(Instance contour data)
──────────────────────────────

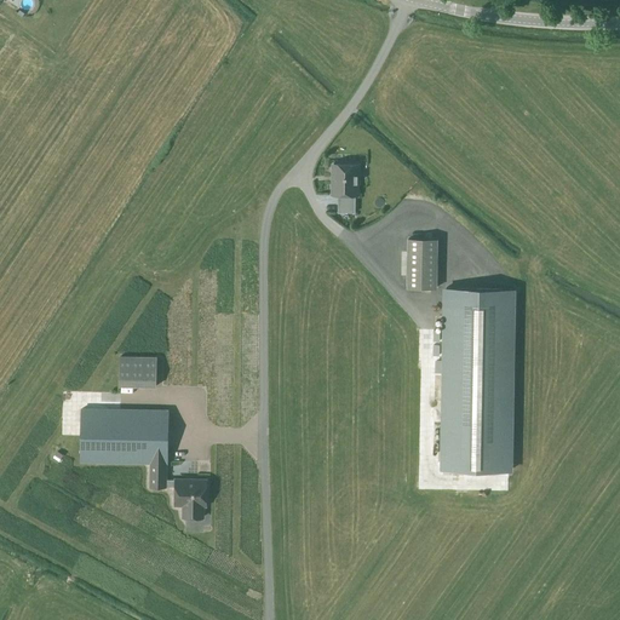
[(357,195),(357,178),(357,165),(332,165),(332,195),(338,195),(338,213),(355,213),(355,195),(357,195)]
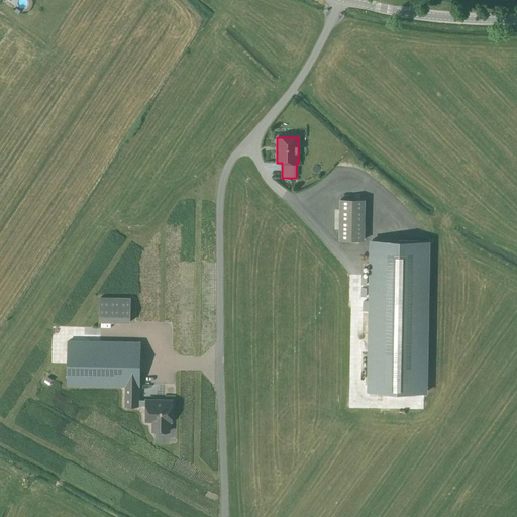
[(364,240),(365,200),(340,199),(339,239),(364,240)]
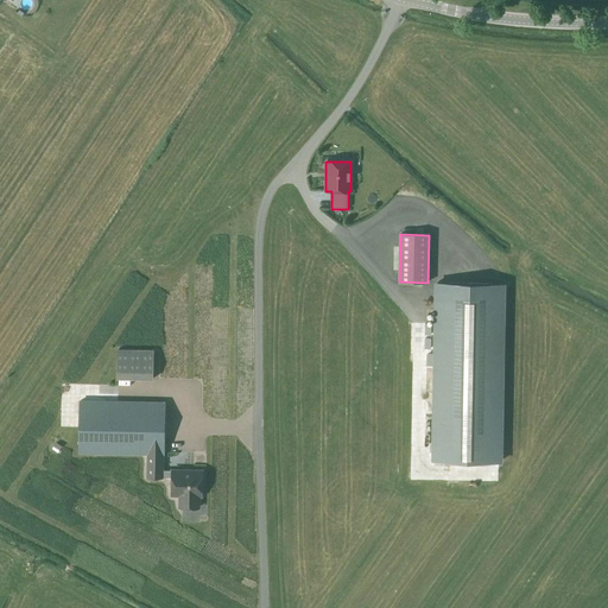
[(502,284),(437,283),(434,461),(499,462),(502,284)]
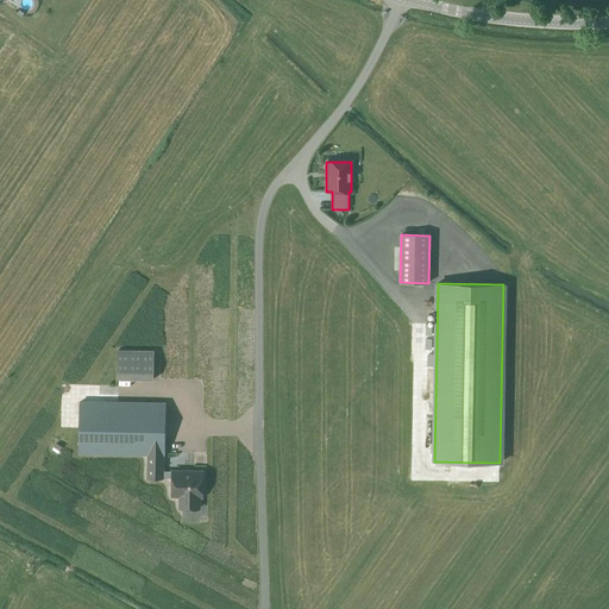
[(118,351),(117,380),(152,380),(154,351),(118,351)]
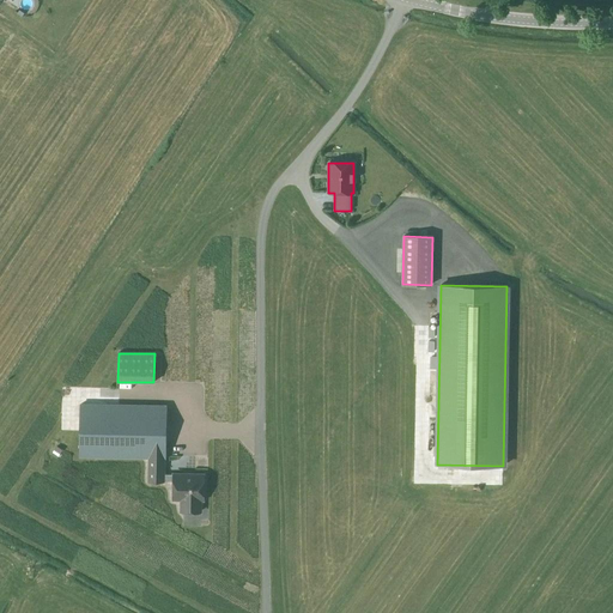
[(79,456),(149,459),(164,459),(165,459),(167,406),(80,405),(79,456)]
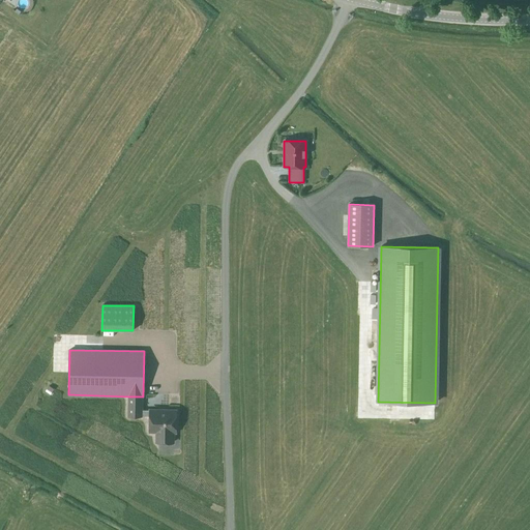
[(175,432),(176,410),(150,410),(142,410),(142,402),(142,396),(128,396),(128,416),(142,416),(150,416),(149,432),(156,432),(156,442),(173,442),(173,432),(175,432)]
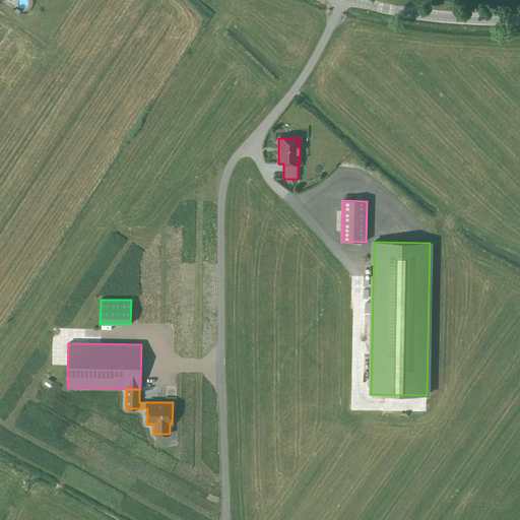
All buildings are outlined.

──────────────────────────────

**Request**
No picture should be included when the data are set down again exactly.

**Reply to the task**
[(357,195),(357,178),(357,165),(332,165),(332,195),(338,195),(338,213),(355,213),(355,195),(357,195)]
[(364,240),(365,200),(340,199),(339,239),(364,240)]
[(502,284),(437,283),(434,461),(499,462),(502,284)]
[(118,351),(117,380),(152,380),(154,351),(118,351)]
[(79,456),(149,459),(164,459),(165,459),(167,406),(80,405),(79,456)]
[(175,432),(176,410),(150,410),(142,410),(142,402),(142,396),(128,396),(128,416),(142,416),(150,416),(149,432),(156,432),(156,442),(173,442),(173,432),(175,432)]
All buildings are outlined.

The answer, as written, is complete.